*What you have to do:* Would you write out the whole listing below exactly as given?

*** Extracted material Section Begins ***

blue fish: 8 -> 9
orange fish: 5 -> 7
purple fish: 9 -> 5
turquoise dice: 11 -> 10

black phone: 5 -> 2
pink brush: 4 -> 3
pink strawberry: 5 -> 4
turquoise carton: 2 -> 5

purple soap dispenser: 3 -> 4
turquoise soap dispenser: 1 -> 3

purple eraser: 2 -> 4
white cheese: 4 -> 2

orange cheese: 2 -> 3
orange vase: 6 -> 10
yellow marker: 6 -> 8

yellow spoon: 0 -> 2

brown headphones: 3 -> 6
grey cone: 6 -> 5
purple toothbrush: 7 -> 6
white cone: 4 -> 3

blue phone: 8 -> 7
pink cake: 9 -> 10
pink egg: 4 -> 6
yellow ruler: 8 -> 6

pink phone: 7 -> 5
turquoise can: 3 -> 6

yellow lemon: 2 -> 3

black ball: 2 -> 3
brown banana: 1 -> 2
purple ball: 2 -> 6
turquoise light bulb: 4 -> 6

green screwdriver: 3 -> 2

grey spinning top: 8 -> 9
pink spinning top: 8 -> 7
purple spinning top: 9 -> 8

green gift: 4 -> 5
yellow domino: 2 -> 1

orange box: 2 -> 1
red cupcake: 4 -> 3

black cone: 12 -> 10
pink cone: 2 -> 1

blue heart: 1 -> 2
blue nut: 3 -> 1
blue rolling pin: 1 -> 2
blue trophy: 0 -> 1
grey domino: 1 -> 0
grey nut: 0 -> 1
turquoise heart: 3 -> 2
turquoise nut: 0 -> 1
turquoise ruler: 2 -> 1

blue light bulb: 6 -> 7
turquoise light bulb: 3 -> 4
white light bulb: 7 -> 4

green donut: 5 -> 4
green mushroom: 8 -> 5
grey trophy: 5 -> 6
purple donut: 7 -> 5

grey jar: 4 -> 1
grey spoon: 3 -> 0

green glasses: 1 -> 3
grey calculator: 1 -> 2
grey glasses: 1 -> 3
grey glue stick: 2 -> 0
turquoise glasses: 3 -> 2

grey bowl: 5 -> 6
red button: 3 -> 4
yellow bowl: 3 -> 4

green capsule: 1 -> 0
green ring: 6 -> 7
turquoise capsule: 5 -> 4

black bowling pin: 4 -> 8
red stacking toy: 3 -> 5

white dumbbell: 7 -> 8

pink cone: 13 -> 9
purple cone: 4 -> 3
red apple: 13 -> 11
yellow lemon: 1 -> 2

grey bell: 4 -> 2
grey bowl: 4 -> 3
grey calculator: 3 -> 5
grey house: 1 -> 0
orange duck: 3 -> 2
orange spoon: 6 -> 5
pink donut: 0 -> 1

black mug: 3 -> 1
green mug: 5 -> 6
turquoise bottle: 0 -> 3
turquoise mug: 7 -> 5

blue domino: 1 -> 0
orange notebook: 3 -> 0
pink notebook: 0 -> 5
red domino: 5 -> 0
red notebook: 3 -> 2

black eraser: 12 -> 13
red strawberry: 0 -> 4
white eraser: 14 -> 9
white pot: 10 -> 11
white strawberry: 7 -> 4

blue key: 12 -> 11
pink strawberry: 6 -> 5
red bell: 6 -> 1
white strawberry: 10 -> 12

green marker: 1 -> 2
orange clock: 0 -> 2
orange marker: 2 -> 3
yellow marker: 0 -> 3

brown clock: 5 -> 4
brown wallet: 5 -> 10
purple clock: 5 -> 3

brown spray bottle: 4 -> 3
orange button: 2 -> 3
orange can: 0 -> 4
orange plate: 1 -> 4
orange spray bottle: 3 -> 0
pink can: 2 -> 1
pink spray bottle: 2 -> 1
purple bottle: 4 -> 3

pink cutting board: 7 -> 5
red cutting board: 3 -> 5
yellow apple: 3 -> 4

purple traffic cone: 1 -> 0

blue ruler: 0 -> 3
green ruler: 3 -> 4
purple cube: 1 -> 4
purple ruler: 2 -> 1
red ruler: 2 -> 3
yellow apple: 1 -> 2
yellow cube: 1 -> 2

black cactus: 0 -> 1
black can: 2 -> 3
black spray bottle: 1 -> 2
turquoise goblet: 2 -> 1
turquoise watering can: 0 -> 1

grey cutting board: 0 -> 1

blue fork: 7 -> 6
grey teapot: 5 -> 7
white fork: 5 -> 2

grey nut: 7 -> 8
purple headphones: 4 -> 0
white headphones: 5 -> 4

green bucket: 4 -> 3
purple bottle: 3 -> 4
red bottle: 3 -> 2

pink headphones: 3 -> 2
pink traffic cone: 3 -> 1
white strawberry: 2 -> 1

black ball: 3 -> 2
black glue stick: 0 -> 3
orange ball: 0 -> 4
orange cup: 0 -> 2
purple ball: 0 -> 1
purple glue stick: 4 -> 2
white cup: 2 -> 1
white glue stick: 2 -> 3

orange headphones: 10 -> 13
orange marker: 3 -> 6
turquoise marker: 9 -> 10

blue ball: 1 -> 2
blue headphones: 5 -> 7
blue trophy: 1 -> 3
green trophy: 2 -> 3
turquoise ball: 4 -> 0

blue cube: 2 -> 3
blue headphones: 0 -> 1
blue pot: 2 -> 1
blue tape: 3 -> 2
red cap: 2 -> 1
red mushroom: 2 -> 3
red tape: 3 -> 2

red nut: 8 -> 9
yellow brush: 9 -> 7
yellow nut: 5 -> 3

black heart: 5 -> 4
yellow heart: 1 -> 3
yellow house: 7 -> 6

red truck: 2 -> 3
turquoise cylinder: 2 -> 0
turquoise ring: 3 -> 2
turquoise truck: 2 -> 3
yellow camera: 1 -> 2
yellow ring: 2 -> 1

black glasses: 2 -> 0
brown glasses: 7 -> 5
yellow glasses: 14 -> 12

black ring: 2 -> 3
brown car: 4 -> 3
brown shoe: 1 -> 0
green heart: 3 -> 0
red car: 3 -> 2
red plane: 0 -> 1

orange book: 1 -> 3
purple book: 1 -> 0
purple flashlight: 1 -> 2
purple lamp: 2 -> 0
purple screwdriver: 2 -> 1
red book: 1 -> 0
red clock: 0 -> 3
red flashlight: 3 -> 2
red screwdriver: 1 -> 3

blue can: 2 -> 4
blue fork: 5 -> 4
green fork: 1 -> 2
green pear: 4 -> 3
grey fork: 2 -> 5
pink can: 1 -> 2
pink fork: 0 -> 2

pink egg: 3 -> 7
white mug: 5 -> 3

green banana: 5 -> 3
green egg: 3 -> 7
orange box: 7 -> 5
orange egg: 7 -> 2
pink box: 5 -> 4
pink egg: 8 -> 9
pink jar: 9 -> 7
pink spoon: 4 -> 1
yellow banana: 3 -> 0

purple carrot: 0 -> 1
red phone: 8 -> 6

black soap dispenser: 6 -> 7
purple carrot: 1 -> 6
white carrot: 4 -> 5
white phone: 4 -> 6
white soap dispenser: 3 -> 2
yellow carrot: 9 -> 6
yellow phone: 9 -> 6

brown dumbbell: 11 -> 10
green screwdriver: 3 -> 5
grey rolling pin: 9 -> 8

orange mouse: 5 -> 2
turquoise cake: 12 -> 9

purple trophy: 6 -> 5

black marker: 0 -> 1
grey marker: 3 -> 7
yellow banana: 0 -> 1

*** Extracted material Section Ends ***

*Response to this exercise:*
blue fish: 8 -> 9
orange fish: 5 -> 7
purple fish: 9 -> 5
turquoise dice: 11 -> 10

black phone: 5 -> 2
pink brush: 4 -> 3
pink strawberry: 5 -> 4
turquoise carton: 2 -> 5

purple soap dispenser: 3 -> 4
turquoise soap dispenser: 1 -> 3

purple eraser: 2 -> 4
white cheese: 4 -> 2

orange cheese: 2 -> 3
orange vase: 6 -> 10
yellow marker: 6 -> 8

yellow spoon: 0 -> 2

brown headphones: 3 -> 6
grey cone: 6 -> 5
purple toothbrush: 7 -> 6
white cone: 4 -> 3

blue phone: 8 -> 7
pink cake: 9 -> 10
pink egg: 4 -> 6
yellow ruler: 8 -> 6

pink phone: 7 -> 5
turquoise can: 3 -> 6

yellow lemon: 2 -> 3

black ball: 2 -> 3
brown banana: 1 -> 2
purple ball: 2 -> 6
turquoise light bulb: 4 -> 6

green screwdriver: 3 -> 2

grey spinning top: 8 -> 9
pink spinning top: 8 -> 7
purple spinning top: 9 -> 8

green gift: 4 -> 5
yellow domino: 2 -> 1

orange box: 2 -> 1
red cupcake: 4 -> 3

black cone: 12 -> 10
pink cone: 2 -> 1

blue heart: 1 -> 2
blue nut: 3 -> 1
blue rolling pin: 1 -> 2
blue trophy: 0 -> 1
grey domino: 1 -> 0
grey nut: 0 -> 1
turquoise heart: 3 -> 2
turquoise nut: 0 -> 1
turquoise ruler: 2 -> 1

blue light bulb: 6 -> 7
turquoise light bulb: 3 -> 4
white light bulb: 7 -> 4

green donut: 5 -> 4
green mushroom: 8 -> 5
grey trophy: 5 -> 6
purple donut: 7 -> 5

grey jar: 4 -> 1
grey spoon: 3 -> 0

green glasses: 1 -> 3
grey calculator: 1 -> 2
grey glasses: 1 -> 3
grey glue stick: 2 -> 0
turquoise glasses: 3 -> 2

grey bowl: 5 -> 6
red button: 3 -> 4
yellow bowl: 3 -> 4

green capsule: 1 -> 0
green ring: 6 -> 7
turquoise capsule: 5 -> 4

black bowling pin: 4 -> 8
red stacking toy: 3 -> 5

white dumbbell: 7 -> 8

pink cone: 13 -> 9
purple cone: 4 -> 3
red apple: 13 -> 11
yellow lemon: 1 -> 2

grey bell: 4 -> 2
grey bowl: 4 -> 3
grey calculator: 3 -> 5
grey house: 1 -> 0
orange duck: 3 -> 2
orange spoon: 6 -> 5
pink donut: 0 -> 1

black mug: 3 -> 1
green mug: 5 -> 6
turquoise bottle: 0 -> 3
turquoise mug: 7 -> 5

blue domino: 1 -> 0
orange notebook: 3 -> 0
pink notebook: 0 -> 5
red domino: 5 -> 0
red notebook: 3 -> 2

black eraser: 12 -> 13
red strawberry: 0 -> 4
white eraser: 14 -> 9
white pot: 10 -> 11
white strawberry: 7 -> 4

blue key: 12 -> 11
pink strawberry: 6 -> 5
red bell: 6 -> 1
white strawberry: 10 -> 12

green marker: 1 -> 2
orange clock: 0 -> 2
orange marker: 2 -> 3
yellow marker: 0 -> 3

brown clock: 5 -> 4
brown wallet: 5 -> 10
purple clock: 5 -> 3

brown spray bottle: 4 -> 3
orange button: 2 -> 3
orange can: 0 -> 4
orange plate: 1 -> 4
orange spray bottle: 3 -> 0
pink can: 2 -> 1
pink spray bottle: 2 -> 1
purple bottle: 4 -> 3

pink cutting board: 7 -> 5
red cutting board: 3 -> 5
yellow apple: 3 -> 4

purple traffic cone: 1 -> 0

blue ruler: 0 -> 3
green ruler: 3 -> 4
purple cube: 1 -> 4
purple ruler: 2 -> 1
red ruler: 2 -> 3
yellow apple: 1 -> 2
yellow cube: 1 -> 2

black cactus: 0 -> 1
black can: 2 -> 3
black spray bottle: 1 -> 2
turquoise goblet: 2 -> 1
turquoise watering can: 0 -> 1

grey cutting board: 0 -> 1

blue fork: 7 -> 6
grey teapot: 5 -> 7
white fork: 5 -> 2

grey nut: 7 -> 8
purple headphones: 4 -> 0
white headphones: 5 -> 4

green bucket: 4 -> 3
purple bottle: 3 -> 4
red bottle: 3 -> 2

pink headphones: 3 -> 2
pink traffic cone: 3 -> 1
white strawberry: 2 -> 1

black ball: 3 -> 2
black glue stick: 0 -> 3
orange ball: 0 -> 4
orange cup: 0 -> 2
purple ball: 0 -> 1
purple glue stick: 4 -> 2
white cup: 2 -> 1
white glue stick: 2 -> 3

orange headphones: 10 -> 13
orange marker: 3 -> 6
turquoise marker: 9 -> 10

blue ball: 1 -> 2
blue headphones: 5 -> 7
blue trophy: 1 -> 3
green trophy: 2 -> 3
turquoise ball: 4 -> 0

blue cube: 2 -> 3
blue headphones: 0 -> 1
blue pot: 2 -> 1
blue tape: 3 -> 2
red cap: 2 -> 1
red mushroom: 2 -> 3
red tape: 3 -> 2

red nut: 8 -> 9
yellow brush: 9 -> 7
yellow nut: 5 -> 3

black heart: 5 -> 4
yellow heart: 1 -> 3
yellow house: 7 -> 6

red truck: 2 -> 3
turquoise cylinder: 2 -> 0
turquoise ring: 3 -> 2
turquoise truck: 2 -> 3
yellow camera: 1 -> 2
yellow ring: 2 -> 1

black glasses: 2 -> 0
brown glasses: 7 -> 5
yellow glasses: 14 -> 12

black ring: 2 -> 3
brown car: 4 -> 3
brown shoe: 1 -> 0
green heart: 3 -> 0
red car: 3 -> 2
red plane: 0 -> 1

orange book: 1 -> 3
purple book: 1 -> 0
purple flashlight: 1 -> 2
purple lamp: 2 -> 0
purple screwdriver: 2 -> 1
red book: 1 -> 0
red clock: 0 -> 3
red flashlight: 3 -> 2
red screwdriver: 1 -> 3

blue can: 2 -> 4
blue fork: 5 -> 4
green fork: 1 -> 2
green pear: 4 -> 3
grey fork: 2 -> 5
pink can: 1 -> 2
pink fork: 0 -> 2

pink egg: 3 -> 7
white mug: 5 -> 3

green banana: 5 -> 3
green egg: 3 -> 7
orange box: 7 -> 5
orange egg: 7 -> 2
pink box: 5 -> 4
pink egg: 8 -> 9
pink jar: 9 -> 7
pink spoon: 4 -> 1
yellow banana: 3 -> 0

purple carrot: 0 -> 1
red phone: 8 -> 6

black soap dispenser: 6 -> 7
purple carrot: 1 -> 6
white carrot: 4 -> 5
white phone: 4 -> 6
white soap dispenser: 3 -> 2
yellow carrot: 9 -> 6
yellow phone: 9 -> 6

brown dumbbell: 11 -> 10
green screwdriver: 3 -> 5
grey rolling pin: 9 -> 8

orange mouse: 5 -> 2
turquoise cake: 12 -> 9

purple trophy: 6 -> 5

black marker: 0 -> 1
grey marker: 3 -> 7
yellow banana: 0 -> 1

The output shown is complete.